Task description:
Collect from the data below each line with "star".

═════ Data provided

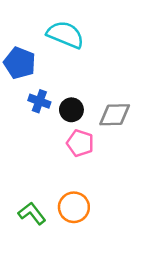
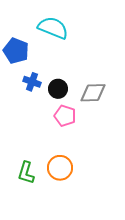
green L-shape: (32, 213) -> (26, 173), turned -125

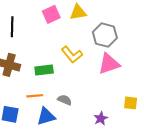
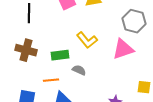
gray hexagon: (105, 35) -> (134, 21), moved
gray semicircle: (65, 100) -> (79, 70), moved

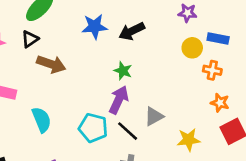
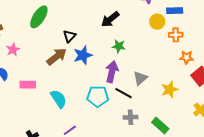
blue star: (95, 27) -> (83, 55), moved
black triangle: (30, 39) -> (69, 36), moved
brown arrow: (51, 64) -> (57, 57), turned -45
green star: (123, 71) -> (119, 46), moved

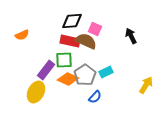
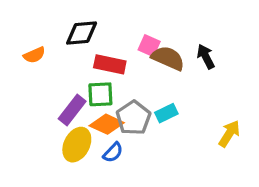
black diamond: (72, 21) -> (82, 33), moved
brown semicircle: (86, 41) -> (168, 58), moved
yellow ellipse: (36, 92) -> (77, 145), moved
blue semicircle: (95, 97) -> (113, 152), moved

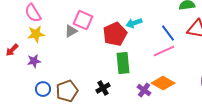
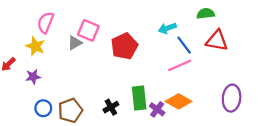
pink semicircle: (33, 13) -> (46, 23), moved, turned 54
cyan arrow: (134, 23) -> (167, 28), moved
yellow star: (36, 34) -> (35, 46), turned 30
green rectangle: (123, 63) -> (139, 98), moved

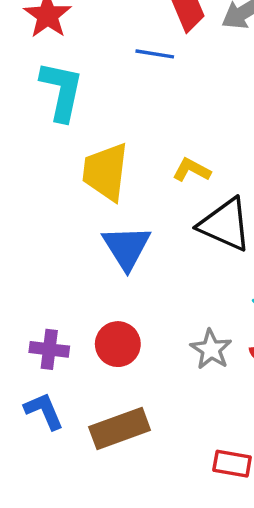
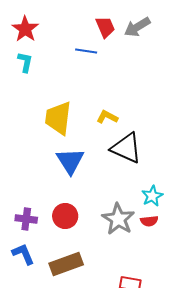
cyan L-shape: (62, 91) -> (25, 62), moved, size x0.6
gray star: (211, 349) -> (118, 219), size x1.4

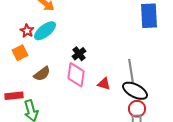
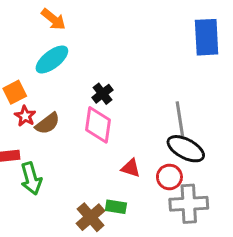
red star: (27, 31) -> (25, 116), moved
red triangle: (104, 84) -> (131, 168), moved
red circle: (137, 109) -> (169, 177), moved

══════════
═════ Data provided

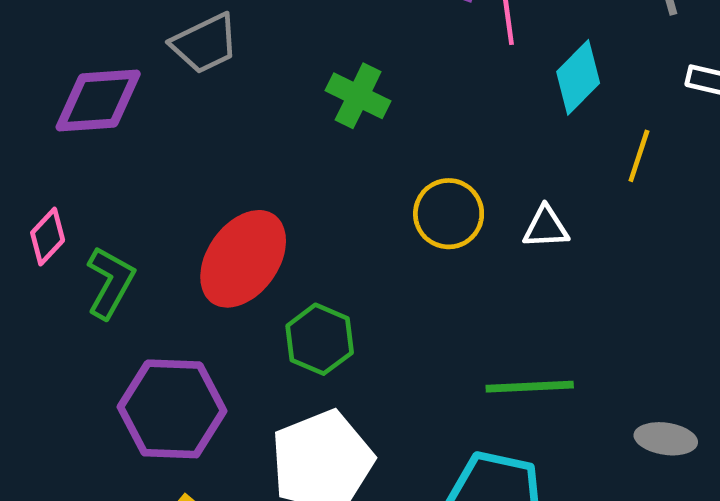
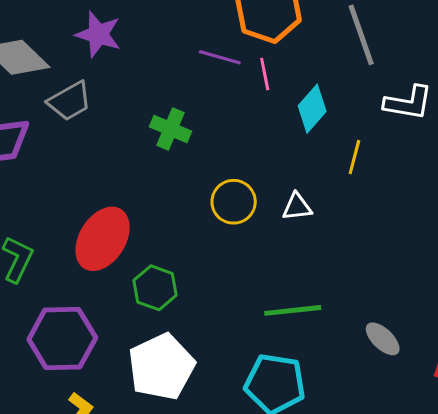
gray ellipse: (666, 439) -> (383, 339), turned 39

══════════

Task answer:
blue star: (95, 27) -> (83, 55), moved
green star: (123, 71) -> (119, 46), moved
yellow star: (36, 34) -> (35, 46), turned 30
gray star: (211, 349) -> (118, 219), size x1.4
red star: (27, 31) -> (25, 116), moved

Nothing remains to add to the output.